## RECORDS SHOWN

[Start of section]

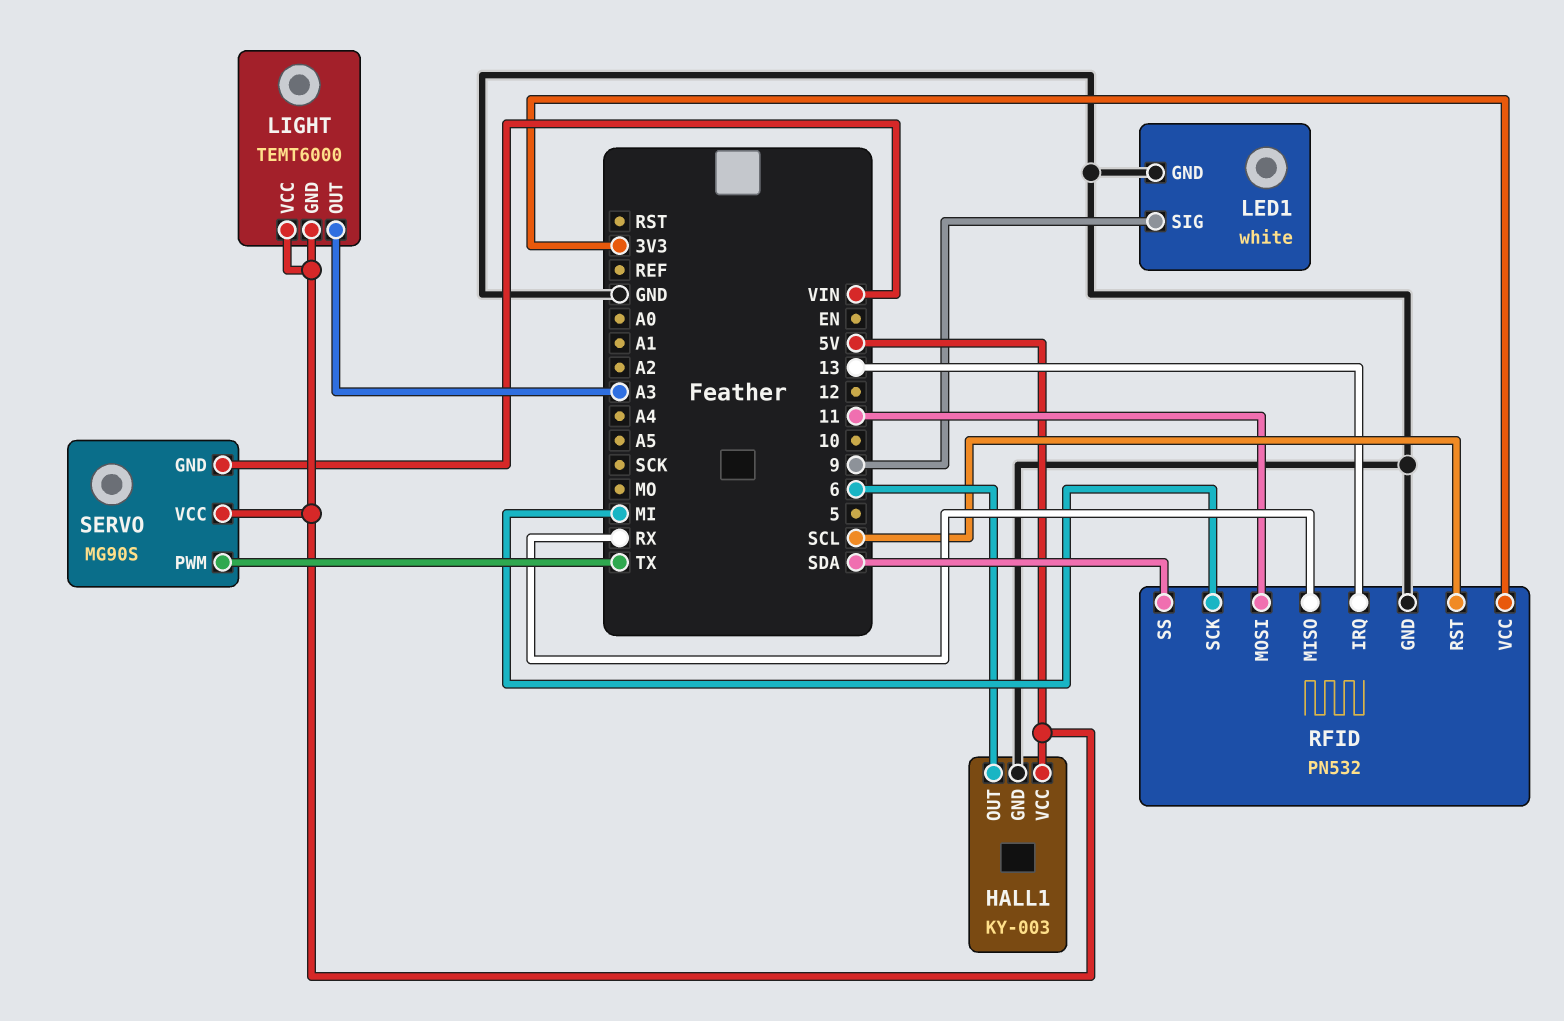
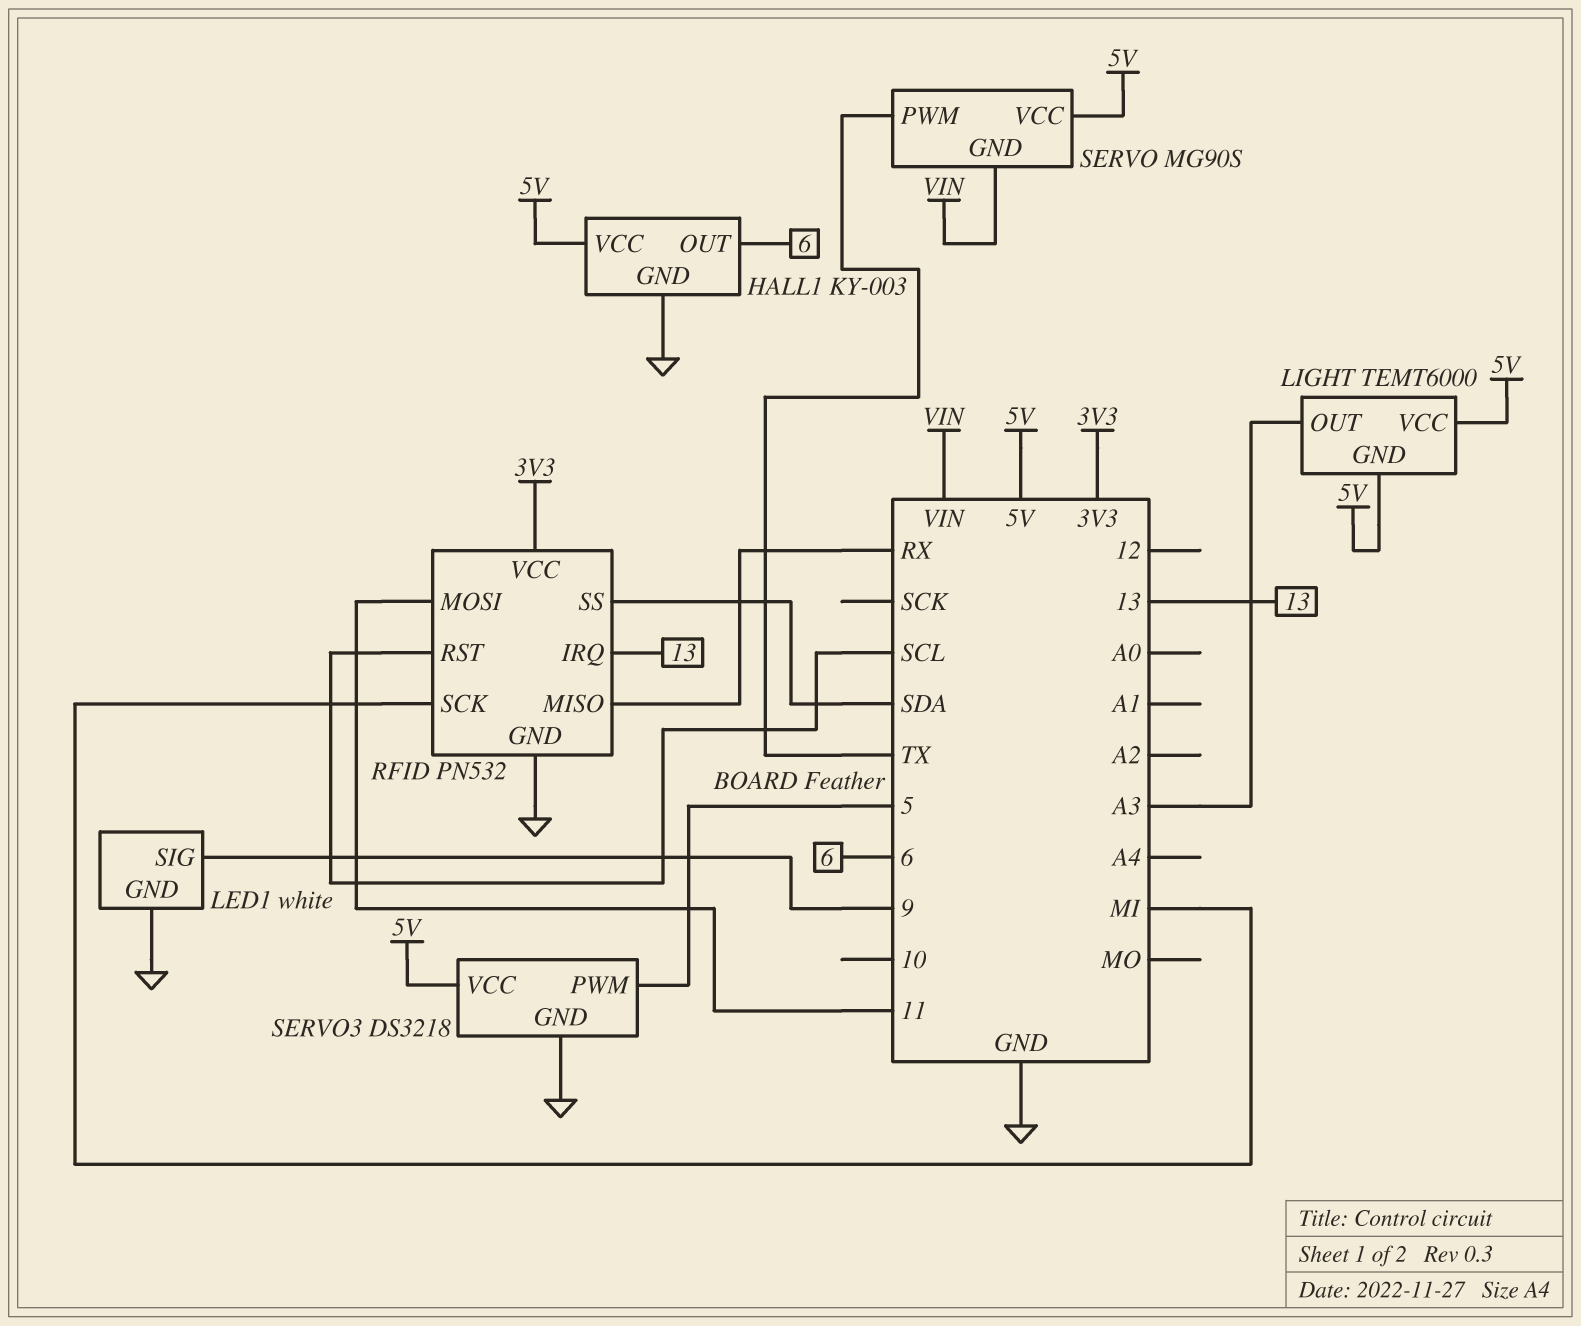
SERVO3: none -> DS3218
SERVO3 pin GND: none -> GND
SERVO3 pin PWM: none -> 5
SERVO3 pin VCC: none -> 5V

[End of section]
[Start of section]

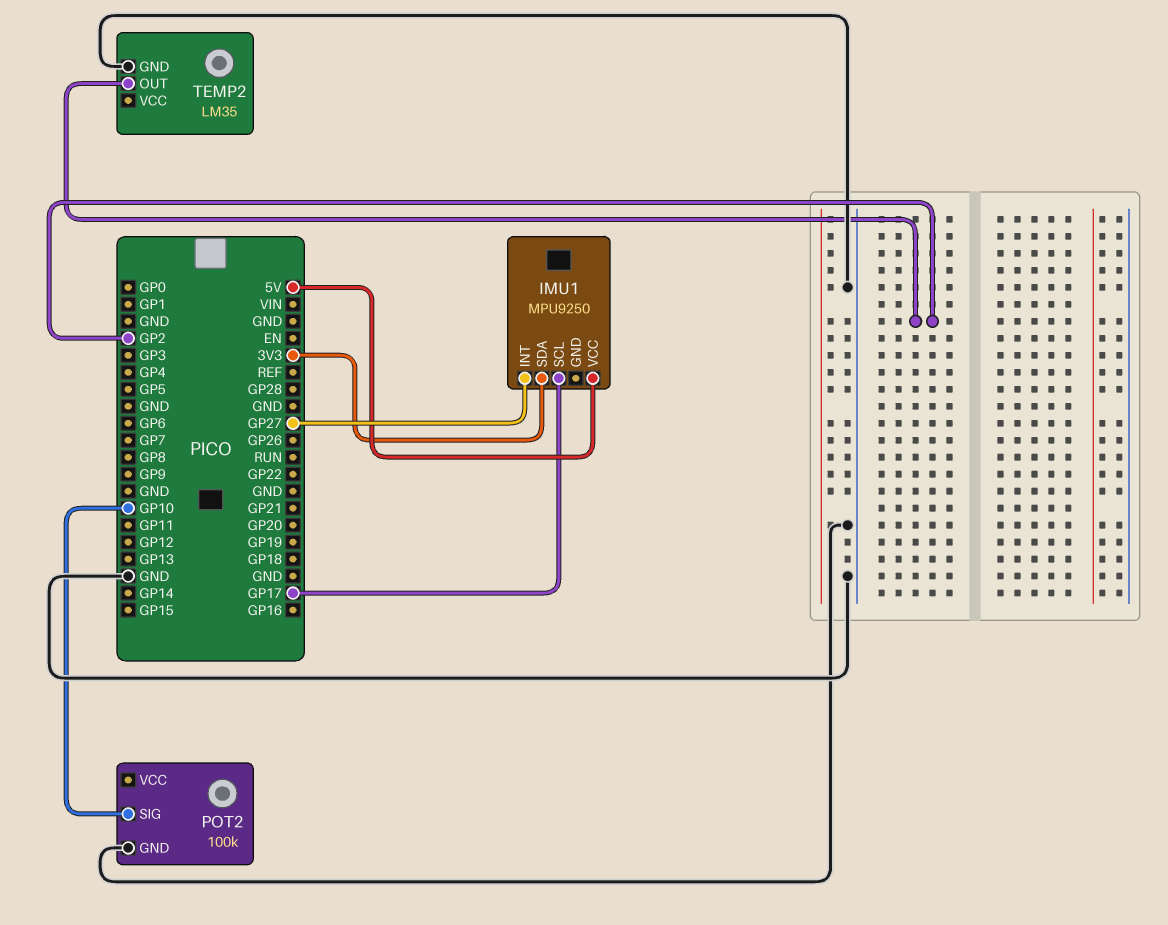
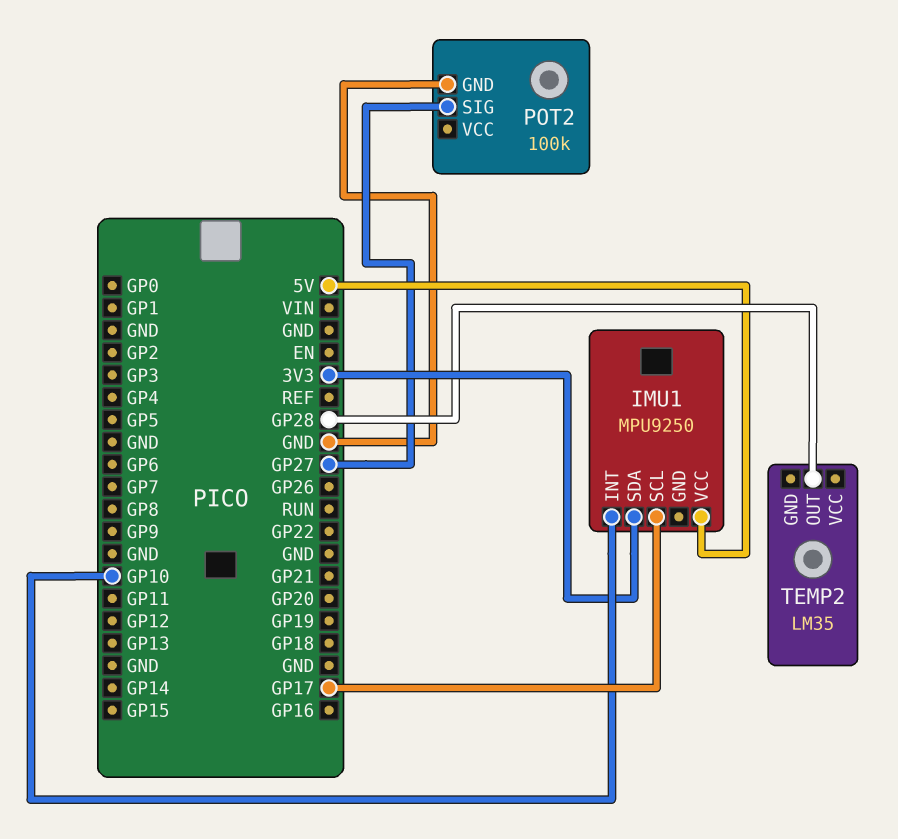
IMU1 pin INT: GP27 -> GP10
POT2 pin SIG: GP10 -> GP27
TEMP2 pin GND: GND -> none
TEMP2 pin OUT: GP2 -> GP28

[End of section]
[Start of section]

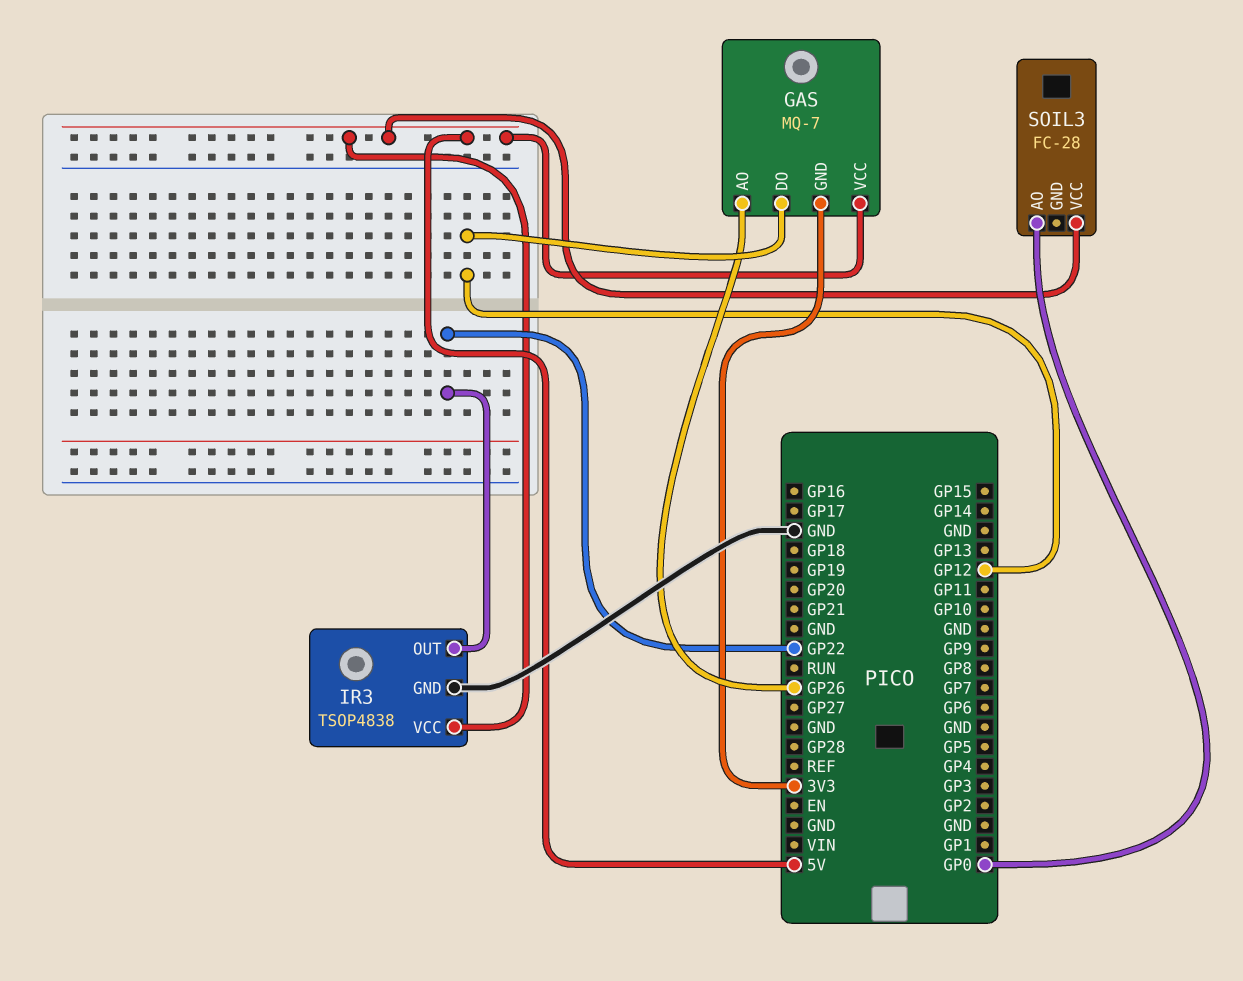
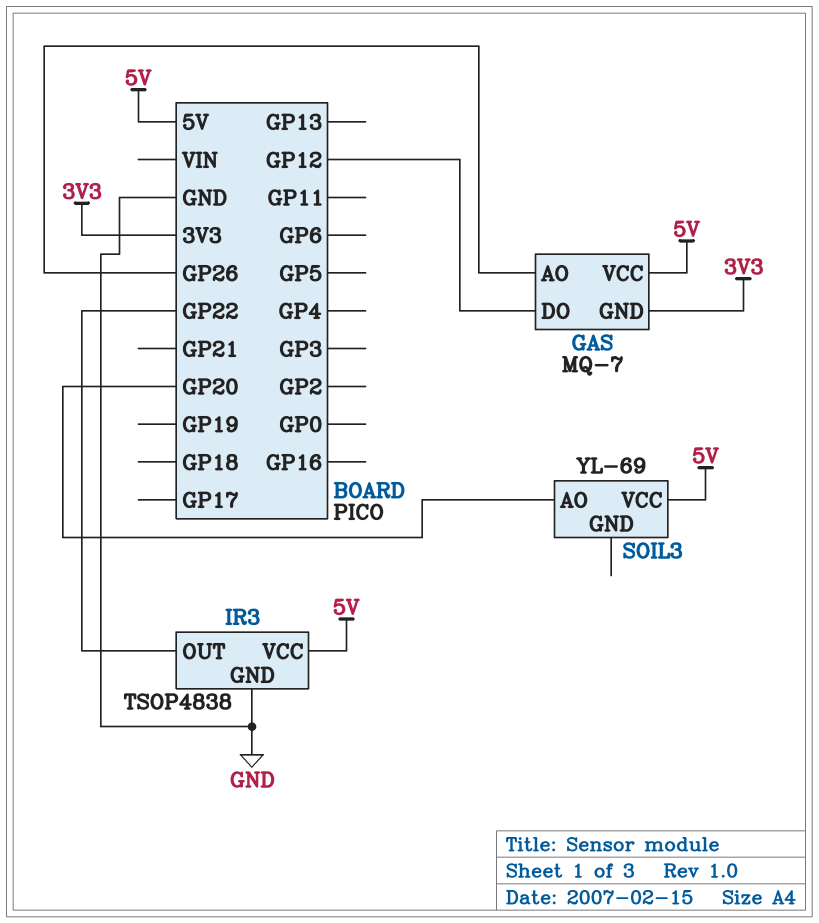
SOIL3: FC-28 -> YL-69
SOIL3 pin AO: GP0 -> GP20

[End of section]

## REQUIRED ACTION
In the entries above, find the line with "SERVO3: none -> DS3218" and the line with "SERVO3 pin VCC: none -> 5V", then restate word for word both of them and every line between, with nothing more.

## EXPECTED ANSWER
SERVO3: none -> DS3218
SERVO3 pin GND: none -> GND
SERVO3 pin PWM: none -> 5
SERVO3 pin VCC: none -> 5V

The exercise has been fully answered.